● **What the task requires**
Go through the data below line by line. Give only the number of lines that contain "blue".
(Beginning of Excerpted records)
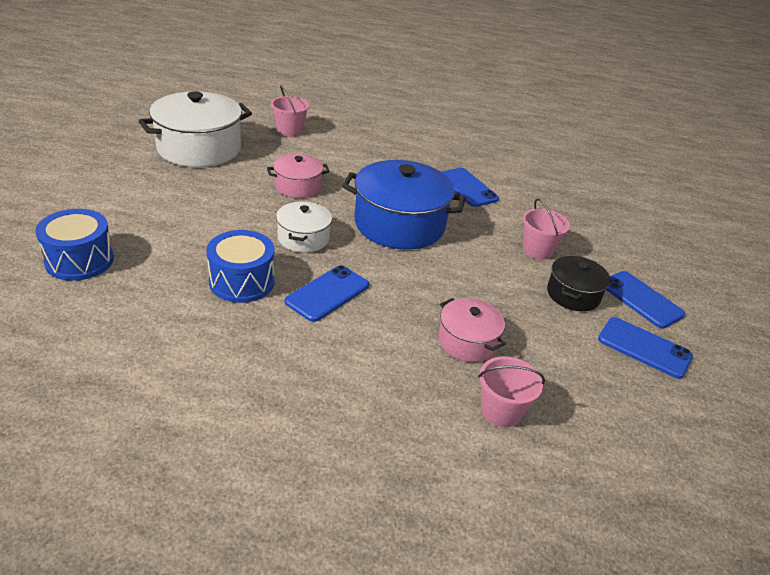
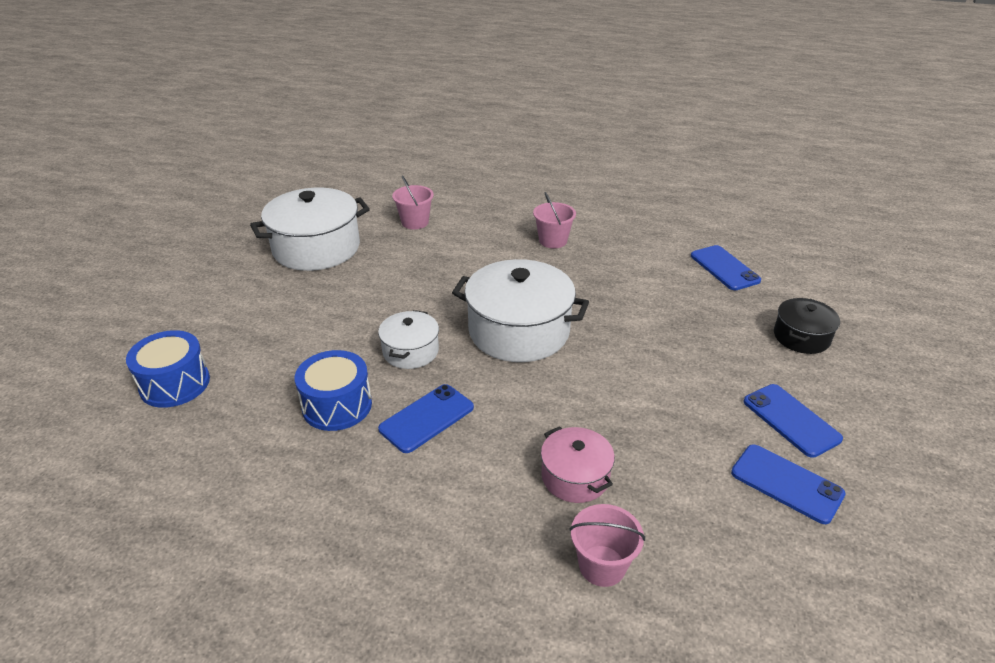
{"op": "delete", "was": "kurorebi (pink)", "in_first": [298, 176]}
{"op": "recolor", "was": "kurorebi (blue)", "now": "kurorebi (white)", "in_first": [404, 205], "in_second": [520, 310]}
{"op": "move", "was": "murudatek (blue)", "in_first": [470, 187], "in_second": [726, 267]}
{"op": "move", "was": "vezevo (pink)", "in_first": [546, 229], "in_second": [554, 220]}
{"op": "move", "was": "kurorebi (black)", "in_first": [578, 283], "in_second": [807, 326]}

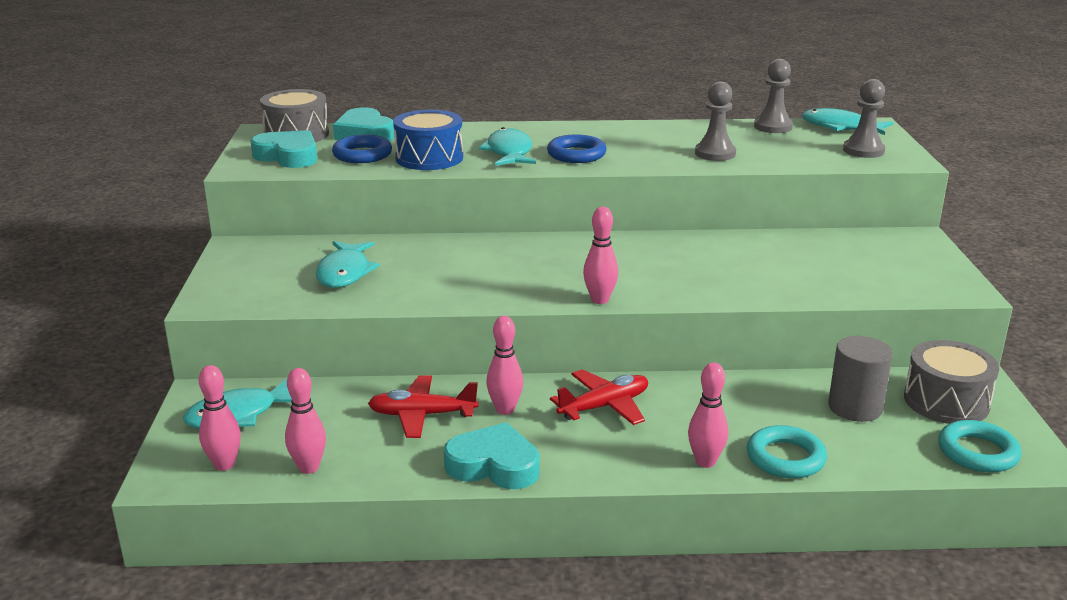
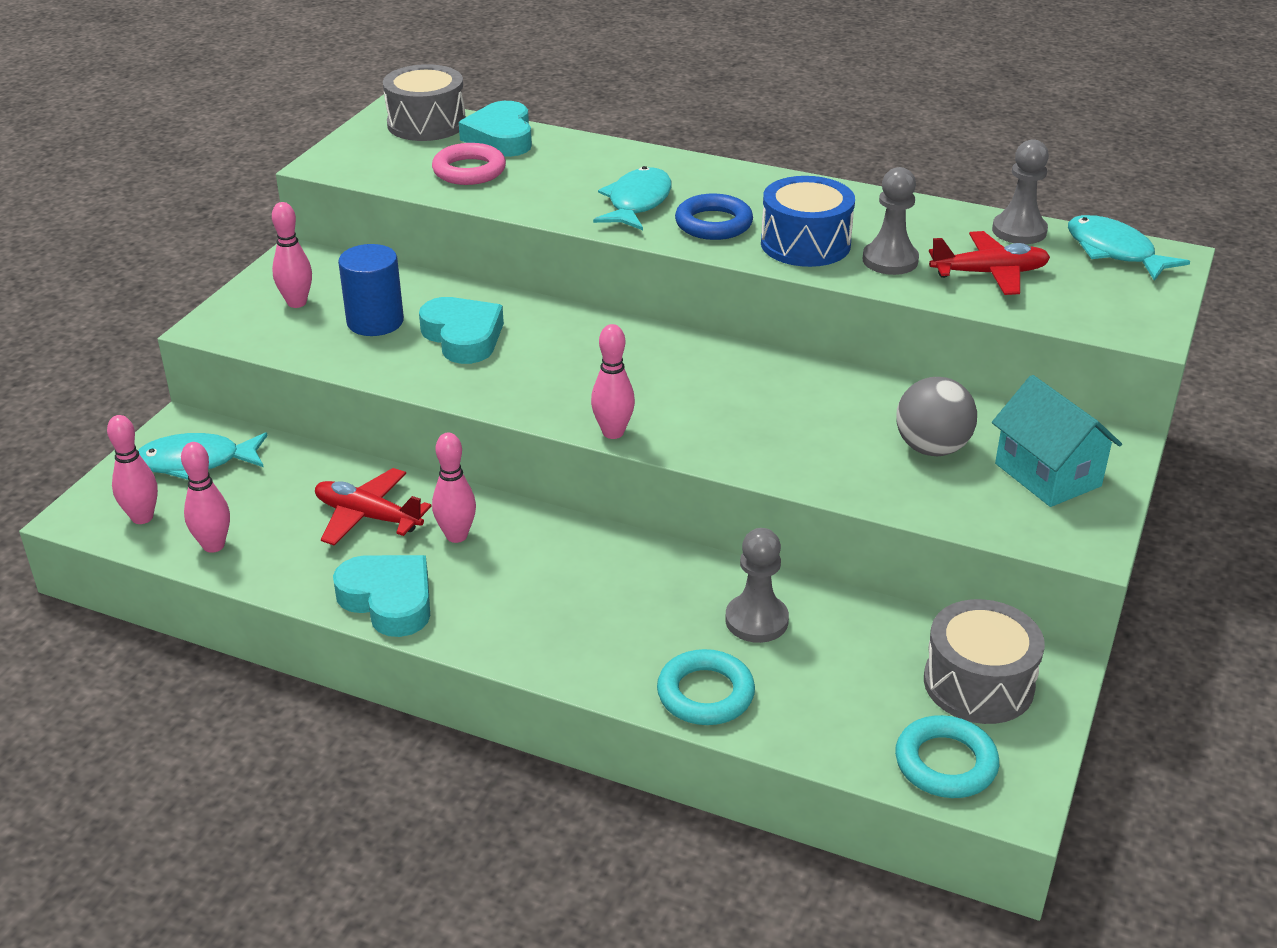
{"op": "move", "was": "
(End of Excerpted records)
● **Written response**
2